Each line of the records containing "DGND" is to be copied out and returned.

*** Data Section Begins ***

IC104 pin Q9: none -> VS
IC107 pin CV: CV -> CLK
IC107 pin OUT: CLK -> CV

*** Data Section Ends ***
*** Data Section Begins ***

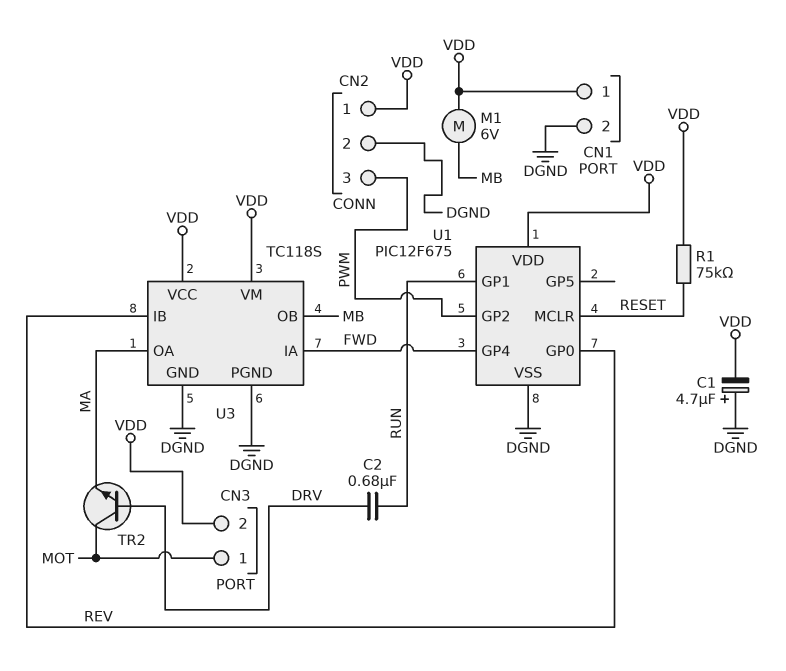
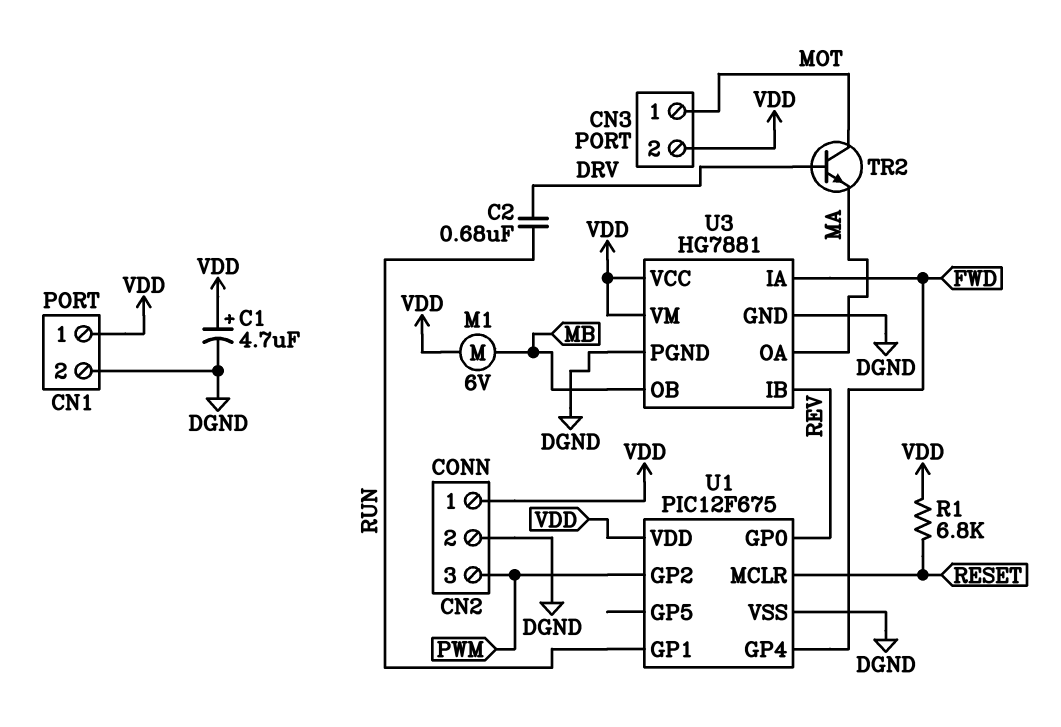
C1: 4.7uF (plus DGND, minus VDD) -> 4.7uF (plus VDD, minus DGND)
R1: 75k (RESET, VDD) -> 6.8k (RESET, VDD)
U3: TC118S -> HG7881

*** Data Section Ends ***
*** Data Section Begins ***

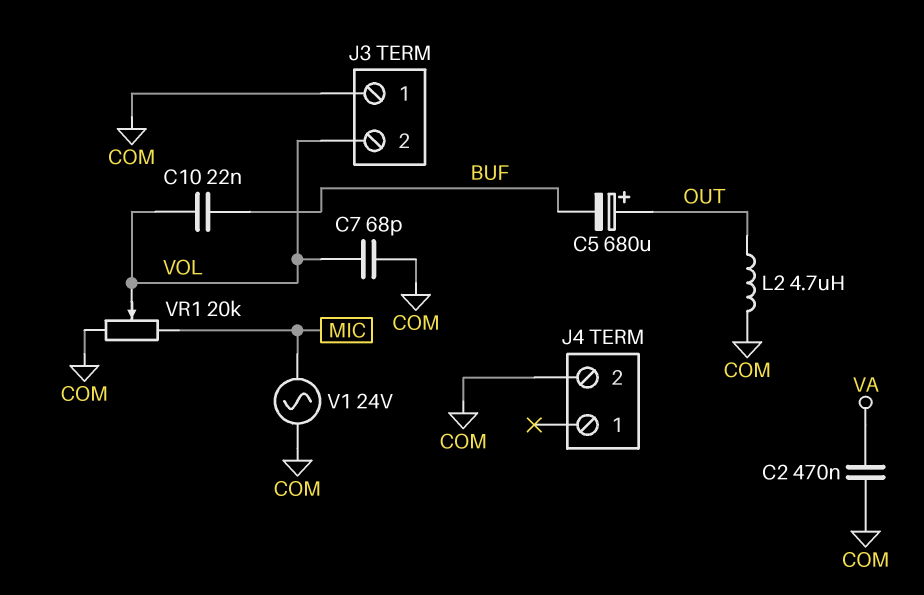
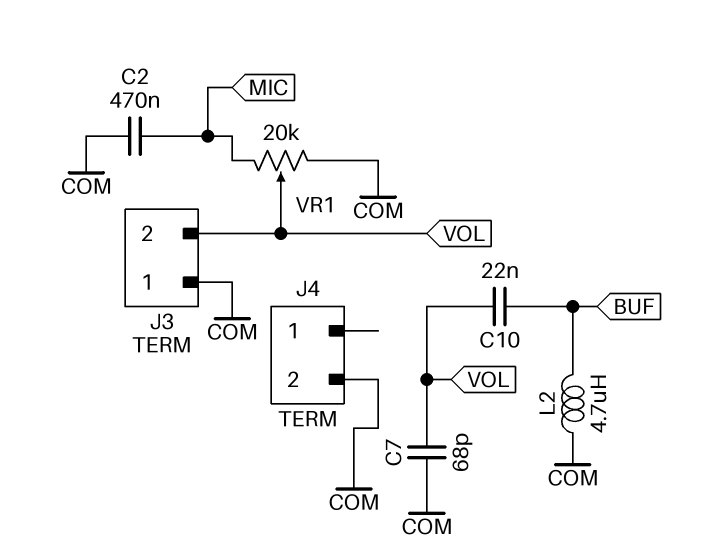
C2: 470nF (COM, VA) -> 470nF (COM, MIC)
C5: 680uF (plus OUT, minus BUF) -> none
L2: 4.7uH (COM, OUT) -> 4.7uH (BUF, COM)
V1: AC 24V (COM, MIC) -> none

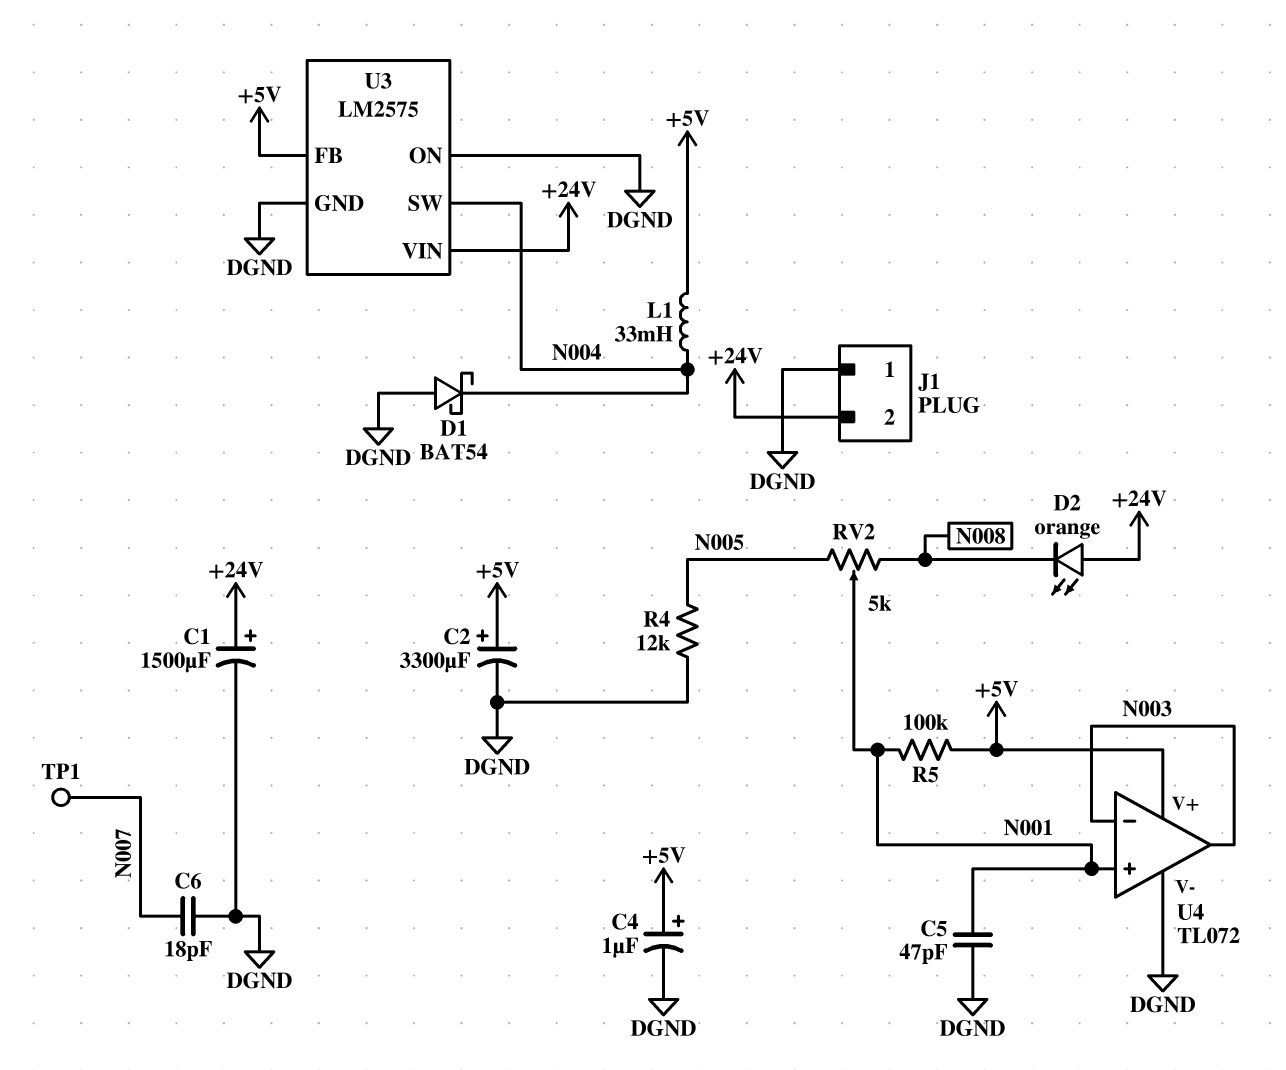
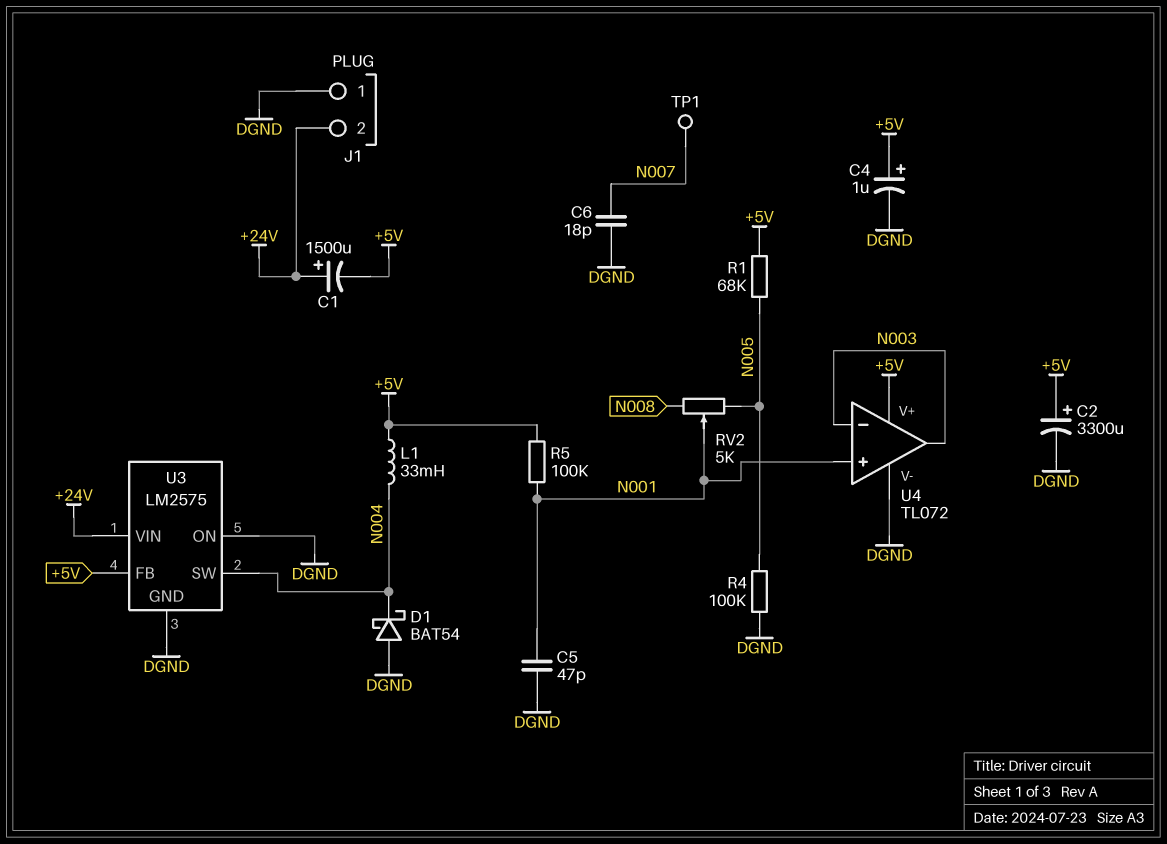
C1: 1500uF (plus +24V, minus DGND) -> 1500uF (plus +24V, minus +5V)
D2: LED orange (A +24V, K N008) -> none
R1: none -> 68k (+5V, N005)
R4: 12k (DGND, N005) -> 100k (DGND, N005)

*** Data Section Ends ***

*The answer*
C1: 4.7uF (plus DGND, minus VDD) -> 4.7uF (plus VDD, minus DGND)
C1: 1500uF (plus +24V, minus DGND) -> 1500uF (plus +24V, minus +5V)
R4: 12k (DGND, N005) -> 100k (DGND, N005)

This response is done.